What you are asked to do: Every line holding "turquoise" should be copied from the records below.

Provided information:
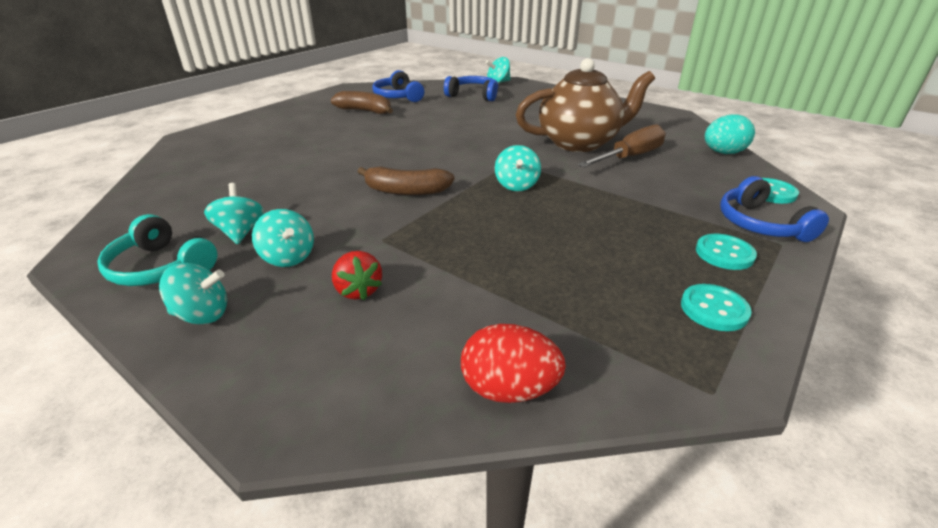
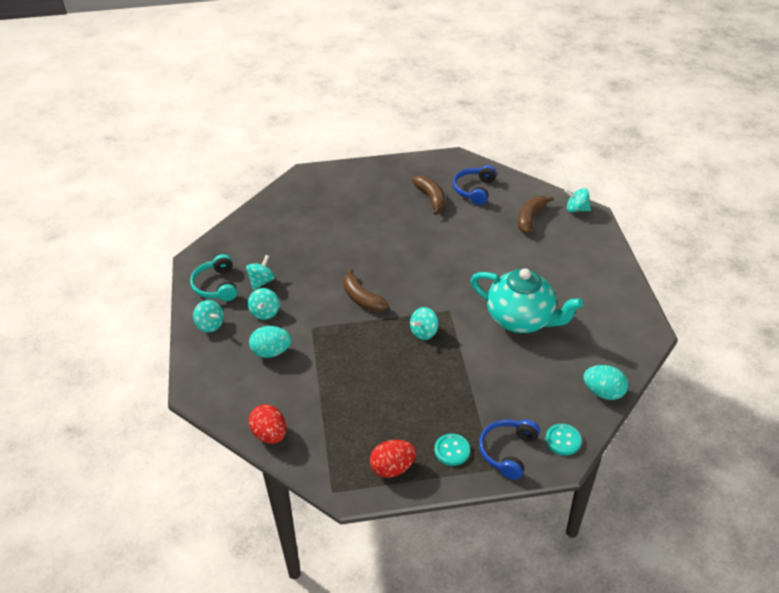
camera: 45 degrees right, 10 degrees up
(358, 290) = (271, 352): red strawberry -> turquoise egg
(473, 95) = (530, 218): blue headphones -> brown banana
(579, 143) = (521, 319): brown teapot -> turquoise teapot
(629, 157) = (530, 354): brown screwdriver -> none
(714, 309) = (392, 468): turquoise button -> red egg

Response:
(358, 290) = (271, 352): red strawberry -> turquoise egg
(579, 143) = (521, 319): brown teapot -> turquoise teapot
(714, 309) = (392, 468): turquoise button -> red egg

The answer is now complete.